[Data excerpts]
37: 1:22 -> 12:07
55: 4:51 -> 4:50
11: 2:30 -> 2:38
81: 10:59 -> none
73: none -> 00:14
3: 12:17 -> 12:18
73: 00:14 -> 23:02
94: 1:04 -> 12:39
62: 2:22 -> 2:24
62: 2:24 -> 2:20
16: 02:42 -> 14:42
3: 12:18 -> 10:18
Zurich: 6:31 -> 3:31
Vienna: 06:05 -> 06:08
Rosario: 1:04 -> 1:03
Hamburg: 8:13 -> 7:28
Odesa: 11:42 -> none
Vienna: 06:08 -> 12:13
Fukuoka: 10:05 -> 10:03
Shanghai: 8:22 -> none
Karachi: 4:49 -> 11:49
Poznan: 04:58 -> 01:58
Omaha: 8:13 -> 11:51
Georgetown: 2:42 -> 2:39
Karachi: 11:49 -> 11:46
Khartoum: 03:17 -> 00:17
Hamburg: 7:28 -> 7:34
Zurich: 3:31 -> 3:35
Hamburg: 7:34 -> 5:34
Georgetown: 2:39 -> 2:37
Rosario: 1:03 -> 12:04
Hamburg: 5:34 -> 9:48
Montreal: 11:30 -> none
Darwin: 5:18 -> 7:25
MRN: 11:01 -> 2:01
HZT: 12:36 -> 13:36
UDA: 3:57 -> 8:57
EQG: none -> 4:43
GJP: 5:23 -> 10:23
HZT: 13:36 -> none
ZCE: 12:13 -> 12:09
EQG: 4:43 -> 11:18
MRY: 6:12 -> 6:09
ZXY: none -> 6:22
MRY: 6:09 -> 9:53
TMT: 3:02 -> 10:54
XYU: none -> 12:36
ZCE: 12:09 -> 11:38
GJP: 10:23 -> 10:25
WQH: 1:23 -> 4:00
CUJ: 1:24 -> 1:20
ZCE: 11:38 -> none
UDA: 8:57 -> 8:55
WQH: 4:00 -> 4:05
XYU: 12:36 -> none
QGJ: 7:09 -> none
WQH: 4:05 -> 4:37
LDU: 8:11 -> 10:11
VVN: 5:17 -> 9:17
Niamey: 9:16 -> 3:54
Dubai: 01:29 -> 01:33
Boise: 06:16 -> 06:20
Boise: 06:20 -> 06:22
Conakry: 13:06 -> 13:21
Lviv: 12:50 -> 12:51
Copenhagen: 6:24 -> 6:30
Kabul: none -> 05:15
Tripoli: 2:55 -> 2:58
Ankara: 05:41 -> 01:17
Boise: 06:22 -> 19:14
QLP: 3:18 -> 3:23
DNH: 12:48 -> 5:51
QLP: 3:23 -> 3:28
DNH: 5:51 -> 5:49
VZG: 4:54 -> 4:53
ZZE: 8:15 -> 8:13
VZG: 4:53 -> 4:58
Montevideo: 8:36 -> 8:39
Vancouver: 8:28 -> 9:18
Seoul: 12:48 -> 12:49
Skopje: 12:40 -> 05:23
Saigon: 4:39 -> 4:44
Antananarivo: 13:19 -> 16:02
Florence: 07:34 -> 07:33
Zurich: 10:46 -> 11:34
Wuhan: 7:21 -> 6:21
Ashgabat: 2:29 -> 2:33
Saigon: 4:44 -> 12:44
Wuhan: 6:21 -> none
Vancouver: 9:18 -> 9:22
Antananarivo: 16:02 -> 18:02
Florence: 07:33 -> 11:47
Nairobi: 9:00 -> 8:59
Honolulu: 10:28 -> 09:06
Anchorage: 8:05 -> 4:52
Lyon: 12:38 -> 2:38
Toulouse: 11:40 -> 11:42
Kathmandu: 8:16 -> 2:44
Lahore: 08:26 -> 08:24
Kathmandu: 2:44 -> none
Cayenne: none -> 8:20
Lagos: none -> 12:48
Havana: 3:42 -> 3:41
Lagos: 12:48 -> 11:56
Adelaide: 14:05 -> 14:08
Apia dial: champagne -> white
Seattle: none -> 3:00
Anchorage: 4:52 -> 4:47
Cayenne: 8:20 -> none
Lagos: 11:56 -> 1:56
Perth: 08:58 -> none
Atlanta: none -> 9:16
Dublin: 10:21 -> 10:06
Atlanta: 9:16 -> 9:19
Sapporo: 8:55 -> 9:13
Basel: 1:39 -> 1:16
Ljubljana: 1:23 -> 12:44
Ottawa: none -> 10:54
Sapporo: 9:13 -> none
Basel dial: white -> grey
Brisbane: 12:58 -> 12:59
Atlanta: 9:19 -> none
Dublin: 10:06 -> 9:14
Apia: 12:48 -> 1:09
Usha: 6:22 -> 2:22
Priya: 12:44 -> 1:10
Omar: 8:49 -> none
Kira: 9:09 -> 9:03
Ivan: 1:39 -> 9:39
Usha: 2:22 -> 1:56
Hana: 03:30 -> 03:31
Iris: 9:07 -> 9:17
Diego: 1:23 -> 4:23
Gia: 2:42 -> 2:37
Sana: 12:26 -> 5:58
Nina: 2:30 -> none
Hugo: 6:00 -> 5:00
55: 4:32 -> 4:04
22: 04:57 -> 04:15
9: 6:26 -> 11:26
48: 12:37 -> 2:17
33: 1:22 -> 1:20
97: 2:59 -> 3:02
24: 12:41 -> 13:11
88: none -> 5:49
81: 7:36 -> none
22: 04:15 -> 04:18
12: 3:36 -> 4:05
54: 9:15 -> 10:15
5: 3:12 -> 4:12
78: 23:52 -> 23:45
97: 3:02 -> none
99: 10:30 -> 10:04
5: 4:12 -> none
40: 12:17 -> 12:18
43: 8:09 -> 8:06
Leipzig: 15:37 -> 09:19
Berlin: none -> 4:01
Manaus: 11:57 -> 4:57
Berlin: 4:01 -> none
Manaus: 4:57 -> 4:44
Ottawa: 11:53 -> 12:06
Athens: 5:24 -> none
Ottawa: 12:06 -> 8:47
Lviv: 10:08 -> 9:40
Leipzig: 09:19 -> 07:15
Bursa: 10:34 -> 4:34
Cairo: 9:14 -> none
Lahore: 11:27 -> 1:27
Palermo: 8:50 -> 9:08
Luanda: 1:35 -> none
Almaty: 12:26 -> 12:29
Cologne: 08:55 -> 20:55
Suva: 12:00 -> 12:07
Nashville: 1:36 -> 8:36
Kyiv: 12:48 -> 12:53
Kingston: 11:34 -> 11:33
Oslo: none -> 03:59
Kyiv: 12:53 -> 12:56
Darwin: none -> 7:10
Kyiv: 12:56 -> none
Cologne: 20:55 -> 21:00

◆ AIM OF THE EXERCISE:
Please return every line of the data above that contains the word "Anchorage", matching case.

◆ WRITTEN RESPONSE:
Anchorage: 8:05 -> 4:52
Anchorage: 4:52 -> 4:47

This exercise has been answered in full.